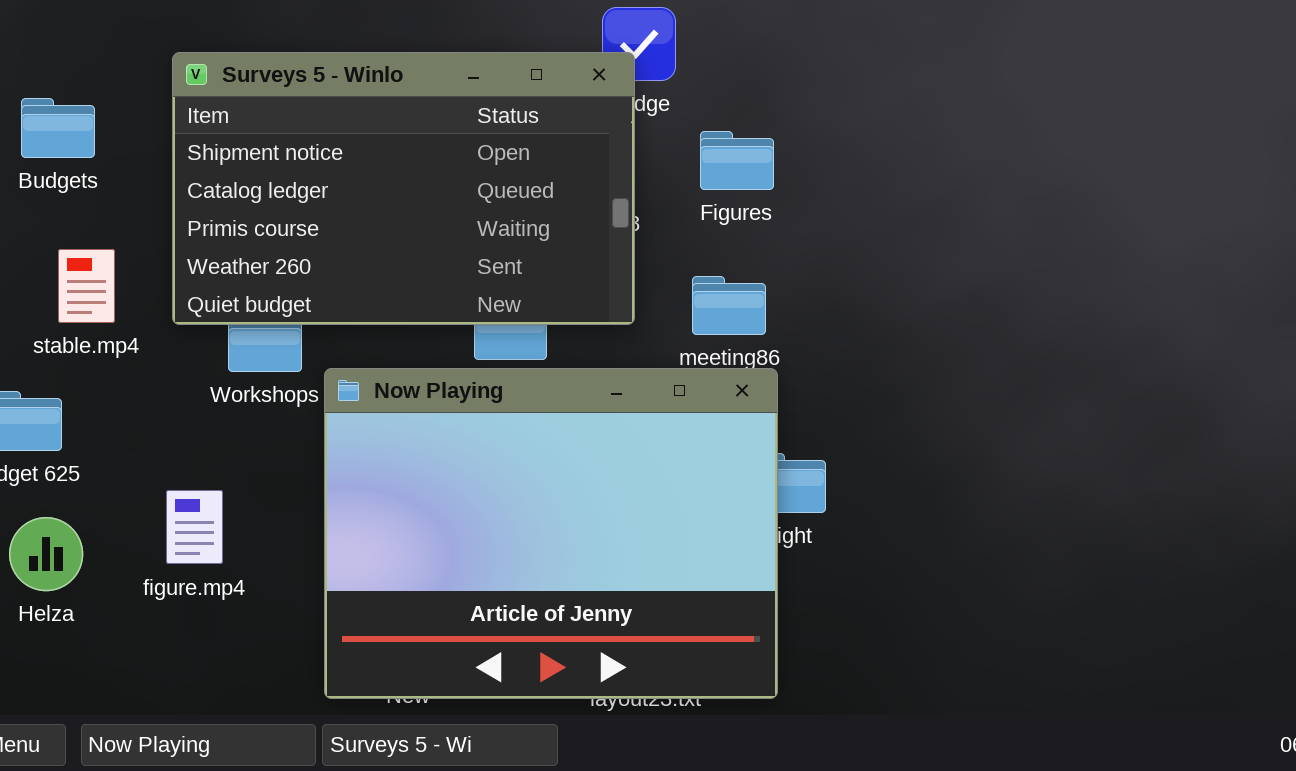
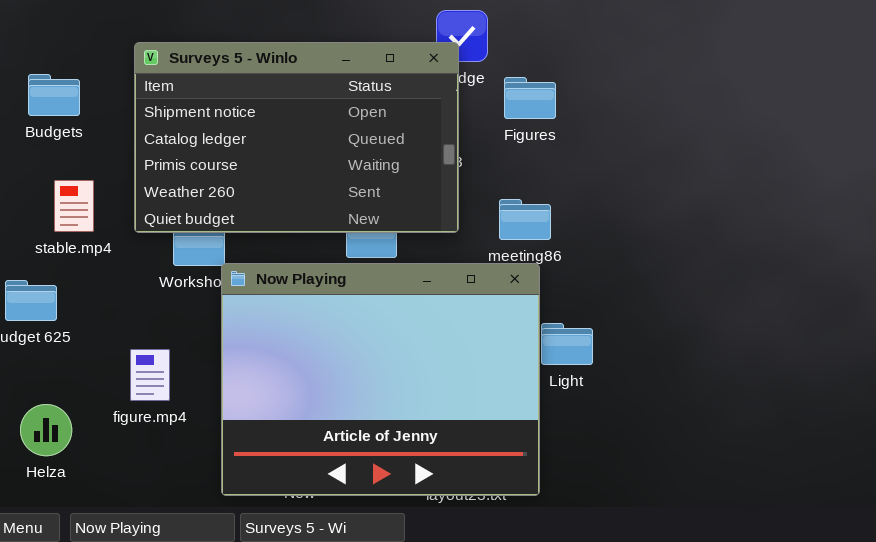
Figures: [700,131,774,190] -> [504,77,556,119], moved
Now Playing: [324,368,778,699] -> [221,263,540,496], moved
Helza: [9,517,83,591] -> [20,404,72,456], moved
==
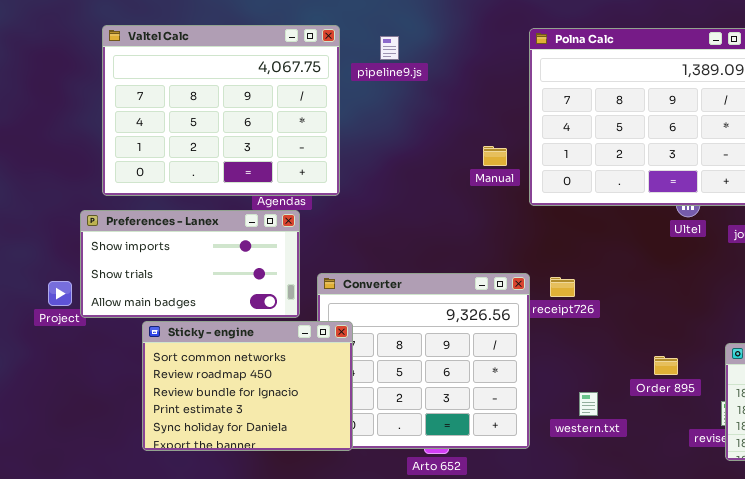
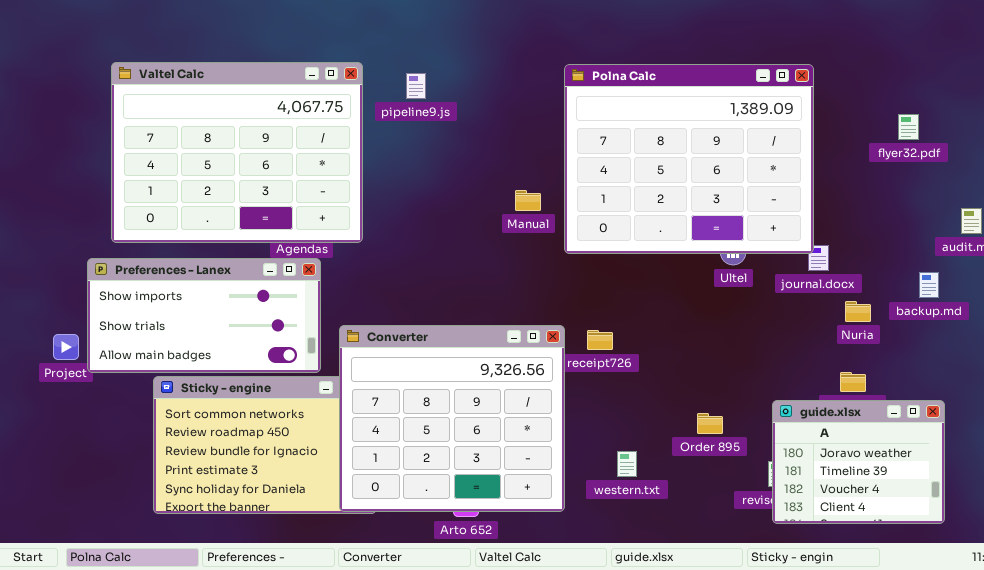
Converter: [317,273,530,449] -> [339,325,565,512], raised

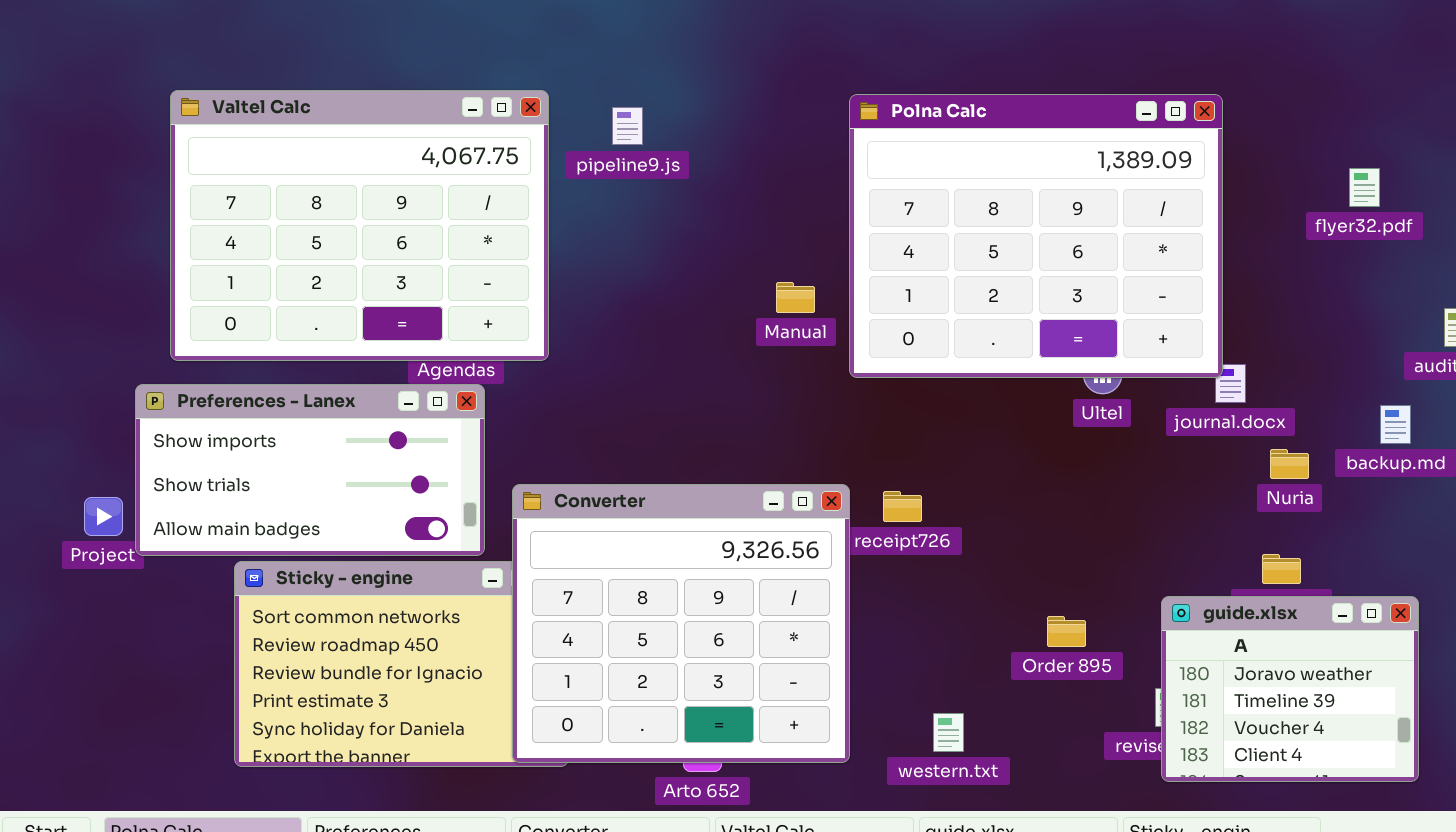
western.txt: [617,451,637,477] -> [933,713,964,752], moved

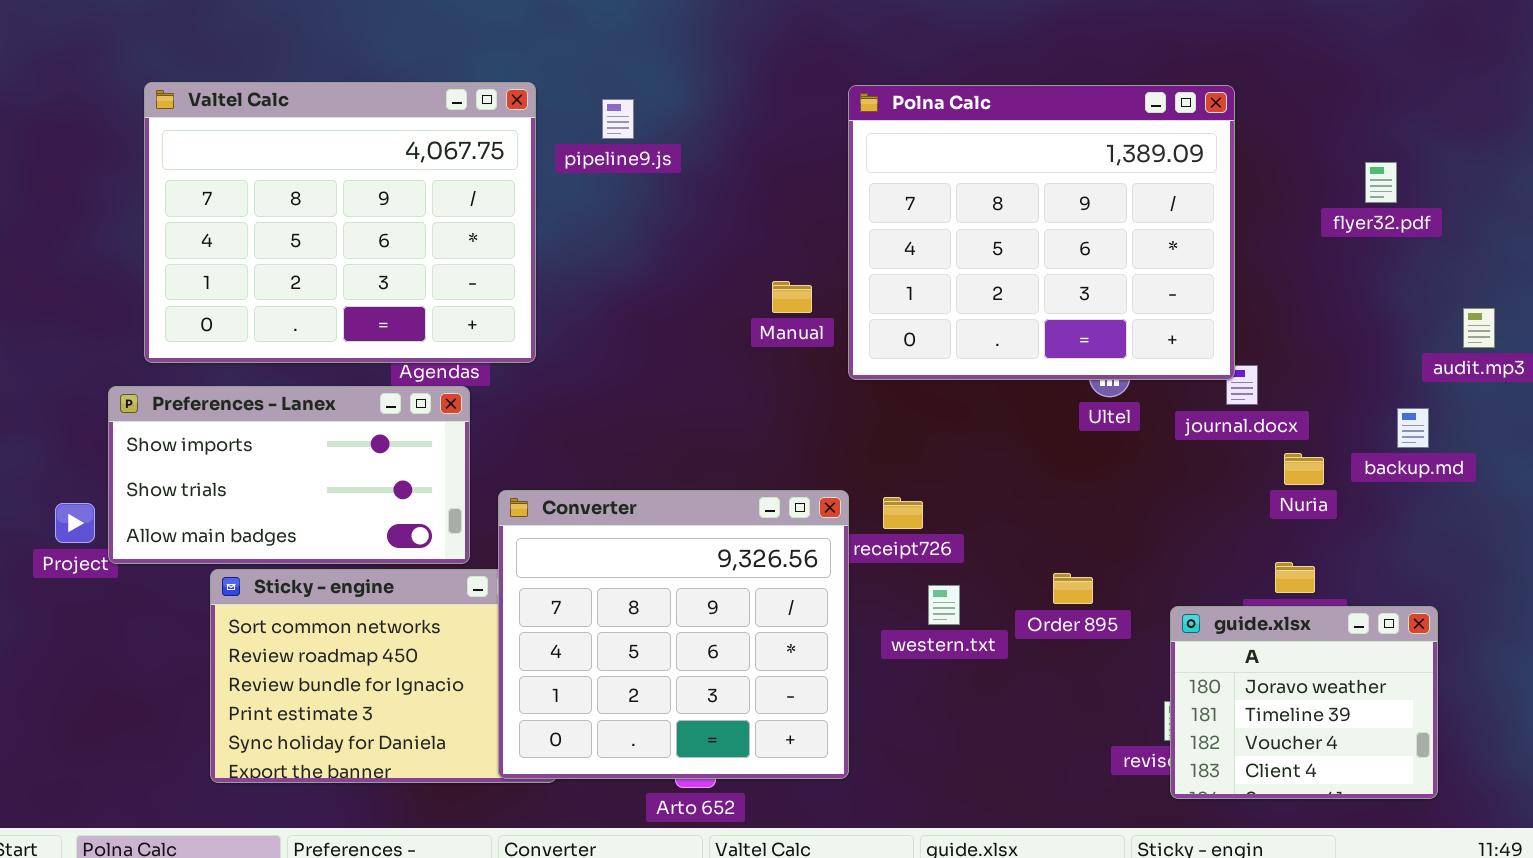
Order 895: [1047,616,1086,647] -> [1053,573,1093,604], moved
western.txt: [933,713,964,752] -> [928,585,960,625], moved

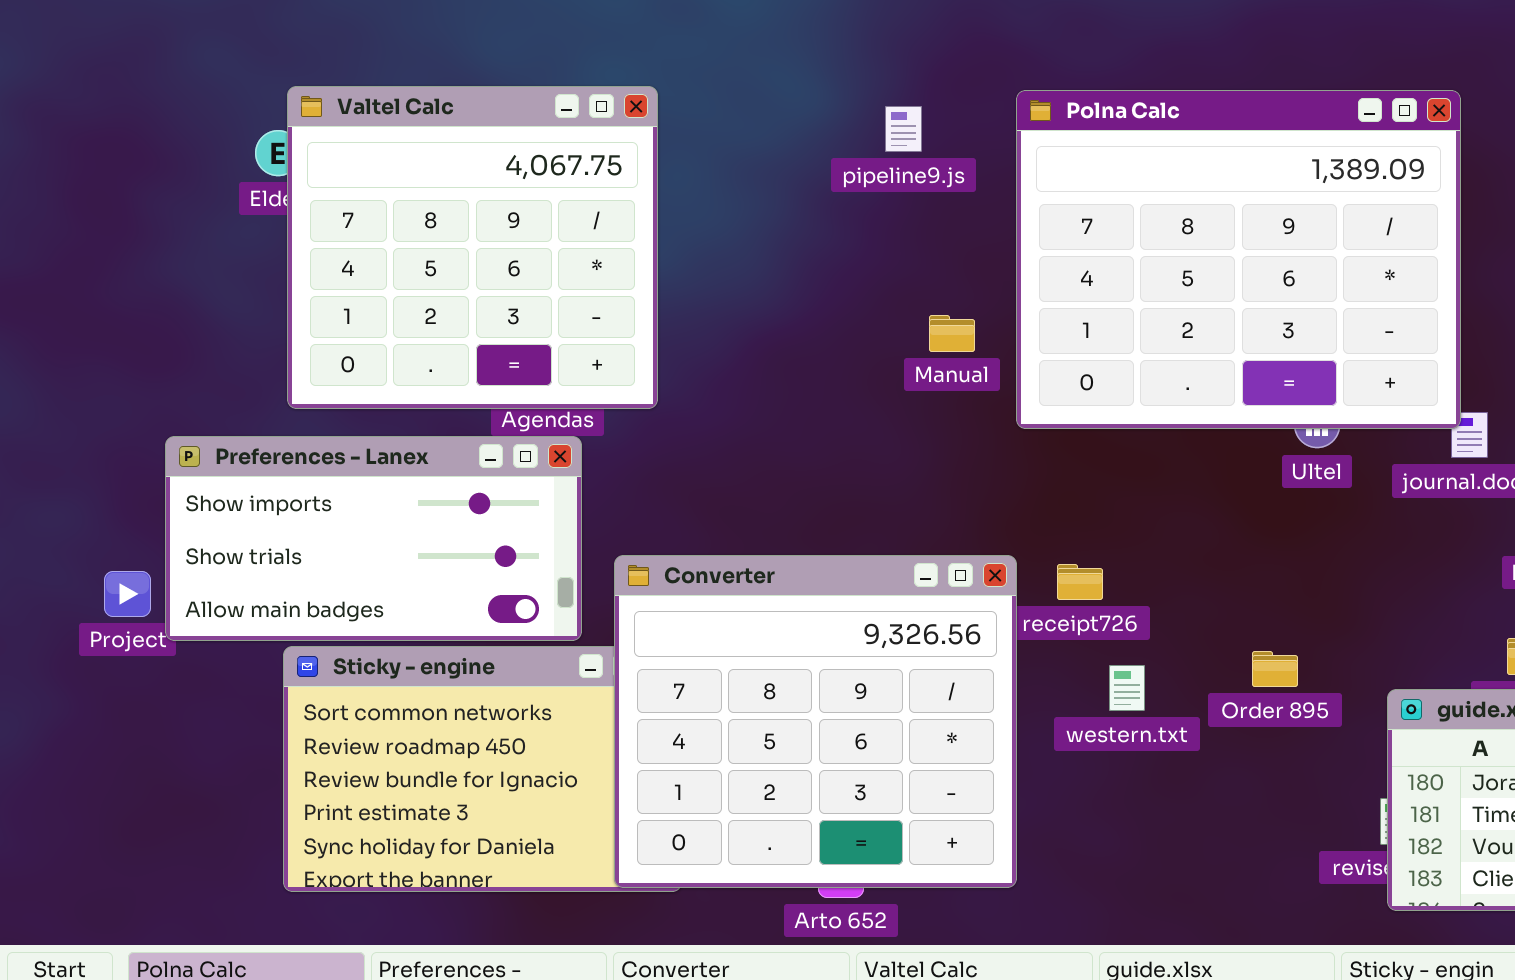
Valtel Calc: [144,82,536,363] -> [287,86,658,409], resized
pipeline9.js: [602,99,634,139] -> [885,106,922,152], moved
--
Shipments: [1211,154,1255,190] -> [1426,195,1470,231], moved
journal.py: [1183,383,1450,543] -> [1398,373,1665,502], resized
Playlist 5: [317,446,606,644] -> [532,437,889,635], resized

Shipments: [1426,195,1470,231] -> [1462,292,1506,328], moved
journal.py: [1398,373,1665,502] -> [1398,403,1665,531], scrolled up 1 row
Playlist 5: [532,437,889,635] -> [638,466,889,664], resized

REQUIRED ACTION
Total the lines in the records above that contain the string "Playlist". Write only that total.

EXERCISE RESULT
2